■ WHAT IS BEING ASKED:
A word-for-word copy is needed of the line containing "pink brick I3 level 1 -> none" and every line after it through the end of the records below, leaving out all pictures.

Records contained in a dataset:
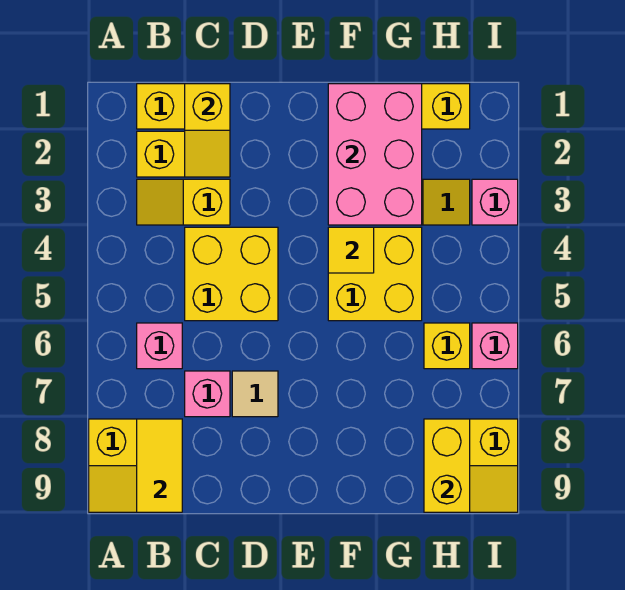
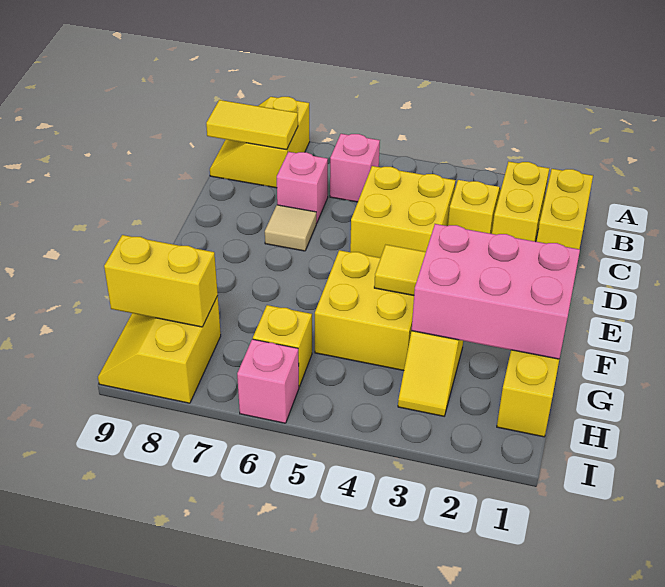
yellow slope C1:C2 level 2 top 1 -> none
pink brick I3 level 1 -> none

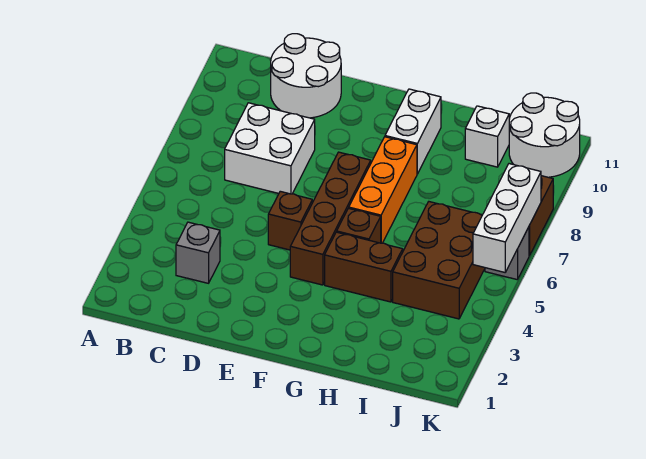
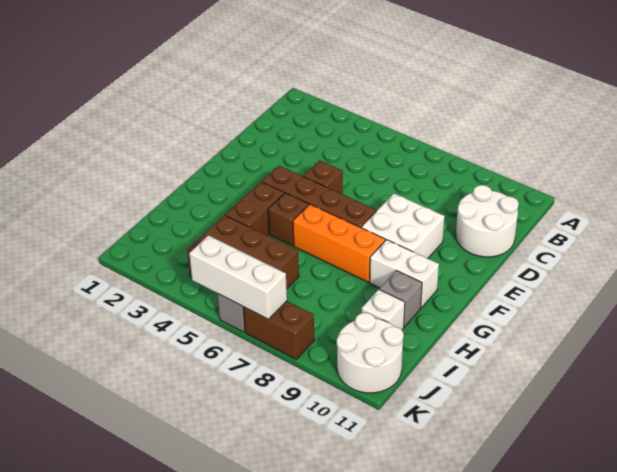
grey brick C3 level 1 -> grey brick H10 level 1
white brick C7:D8 level 1 -> white brick E8:F9 level 1

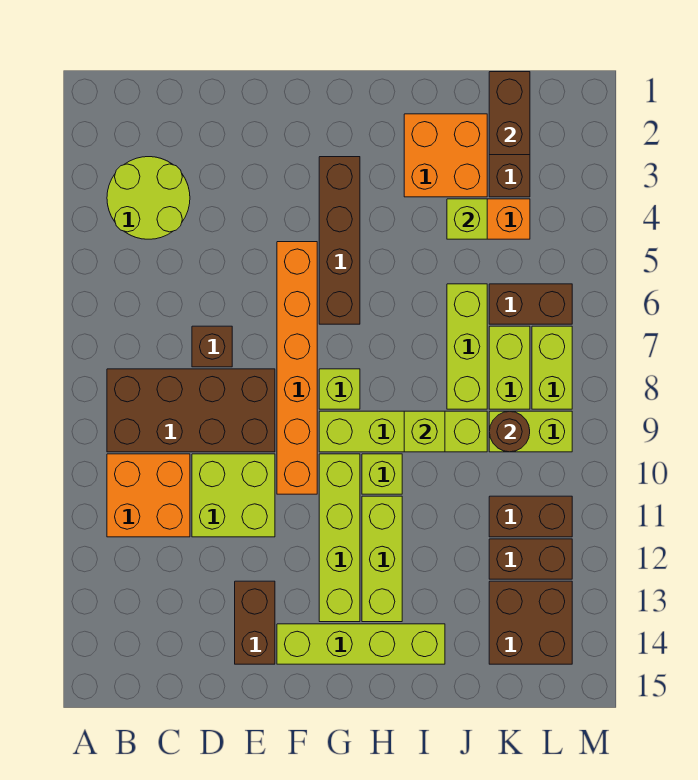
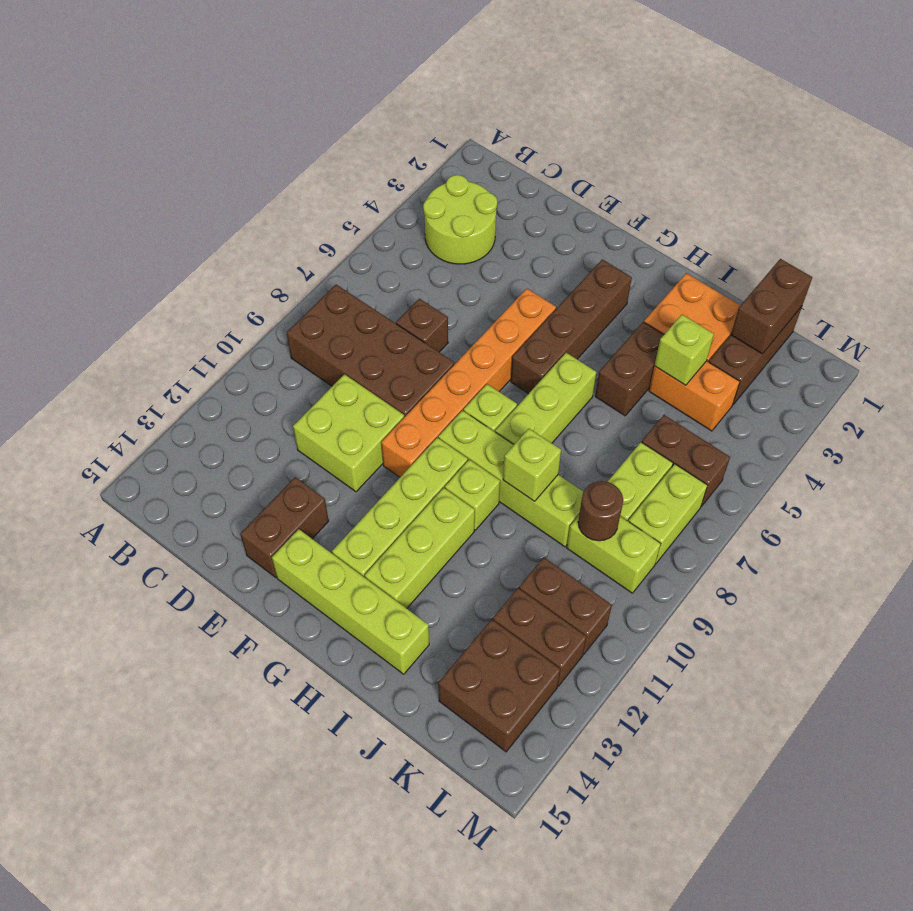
orange brick B10:C11 level 1 -> none
none -> brown brick I4:I5 level 1
lime brick J6:J8 level 1 -> lime brick H6:H8 level 1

■ EXERCISE RESULT:
pink brick I3 level 1 -> none

grey brick C3 level 1 -> grey brick H10 level 1
white brick C7:D8 level 1 -> white brick E8:F9 level 1

orange brick B10:C11 level 1 -> none
none -> brown brick I4:I5 level 1
lime brick J6:J8 level 1 -> lime brick H6:H8 level 1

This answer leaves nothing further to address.